<<<<
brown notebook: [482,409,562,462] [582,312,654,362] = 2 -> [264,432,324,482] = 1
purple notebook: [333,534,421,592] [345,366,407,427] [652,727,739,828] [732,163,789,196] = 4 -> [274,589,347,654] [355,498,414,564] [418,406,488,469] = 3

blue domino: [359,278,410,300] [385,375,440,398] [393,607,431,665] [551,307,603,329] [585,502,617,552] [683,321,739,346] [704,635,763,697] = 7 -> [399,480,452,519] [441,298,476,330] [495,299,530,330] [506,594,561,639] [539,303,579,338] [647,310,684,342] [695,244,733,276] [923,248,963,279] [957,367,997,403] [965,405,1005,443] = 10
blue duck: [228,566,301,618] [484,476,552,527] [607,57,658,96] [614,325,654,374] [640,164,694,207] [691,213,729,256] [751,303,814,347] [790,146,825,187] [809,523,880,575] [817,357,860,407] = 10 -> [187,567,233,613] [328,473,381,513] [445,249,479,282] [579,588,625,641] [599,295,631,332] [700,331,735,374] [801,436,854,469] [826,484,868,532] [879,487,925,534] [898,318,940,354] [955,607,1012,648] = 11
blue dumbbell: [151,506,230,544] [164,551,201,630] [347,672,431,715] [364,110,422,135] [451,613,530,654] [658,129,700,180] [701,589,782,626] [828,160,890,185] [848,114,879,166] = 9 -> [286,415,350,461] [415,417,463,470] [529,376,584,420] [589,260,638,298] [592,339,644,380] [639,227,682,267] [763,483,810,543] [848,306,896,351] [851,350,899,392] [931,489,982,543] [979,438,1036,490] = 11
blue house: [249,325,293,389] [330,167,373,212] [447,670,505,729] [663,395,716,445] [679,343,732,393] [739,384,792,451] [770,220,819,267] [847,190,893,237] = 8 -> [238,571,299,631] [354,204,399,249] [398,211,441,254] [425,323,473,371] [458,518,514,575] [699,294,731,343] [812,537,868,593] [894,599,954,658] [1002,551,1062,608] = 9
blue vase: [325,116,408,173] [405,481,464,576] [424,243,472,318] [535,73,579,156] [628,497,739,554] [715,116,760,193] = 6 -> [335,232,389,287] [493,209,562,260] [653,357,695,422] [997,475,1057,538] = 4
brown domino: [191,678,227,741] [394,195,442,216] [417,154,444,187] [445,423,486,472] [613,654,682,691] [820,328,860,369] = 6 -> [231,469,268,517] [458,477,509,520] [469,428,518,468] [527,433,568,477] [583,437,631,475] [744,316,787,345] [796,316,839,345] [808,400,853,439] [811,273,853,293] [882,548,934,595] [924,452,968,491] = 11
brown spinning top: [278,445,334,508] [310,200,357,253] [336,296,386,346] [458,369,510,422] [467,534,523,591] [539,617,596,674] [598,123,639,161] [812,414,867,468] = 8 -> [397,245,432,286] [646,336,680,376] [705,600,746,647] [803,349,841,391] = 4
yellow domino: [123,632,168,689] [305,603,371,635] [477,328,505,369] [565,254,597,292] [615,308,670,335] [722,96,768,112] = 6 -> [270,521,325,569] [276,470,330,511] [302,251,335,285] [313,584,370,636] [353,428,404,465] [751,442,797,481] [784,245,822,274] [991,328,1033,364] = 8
>>>>
Copy every line of the data above, beginning with the first and ending with the line that contains "blue duck: [228,566,301,618]", and give nothing more.

brown notebook: [482,409,562,462] [582,312,654,362] = 2 -> [264,432,324,482] = 1
purple notebook: [333,534,421,592] [345,366,407,427] [652,727,739,828] [732,163,789,196] = 4 -> [274,589,347,654] [355,498,414,564] [418,406,488,469] = 3

blue domino: [359,278,410,300] [385,375,440,398] [393,607,431,665] [551,307,603,329] [585,502,617,552] [683,321,739,346] [704,635,763,697] = 7 -> [399,480,452,519] [441,298,476,330] [495,299,530,330] [506,594,561,639] [539,303,579,338] [647,310,684,342] [695,244,733,276] [923,248,963,279] [957,367,997,403] [965,405,1005,443] = 10
blue duck: [228,566,301,618] [484,476,552,527] [607,57,658,96] [614,325,654,374] [640,164,694,207] [691,213,729,256] [751,303,814,347] [790,146,825,187] [809,523,880,575] [817,357,860,407] = 10 -> [187,567,233,613] [328,473,381,513] [445,249,479,282] [579,588,625,641] [599,295,631,332] [700,331,735,374] [801,436,854,469] [826,484,868,532] [879,487,925,534] [898,318,940,354] [955,607,1012,648] = 11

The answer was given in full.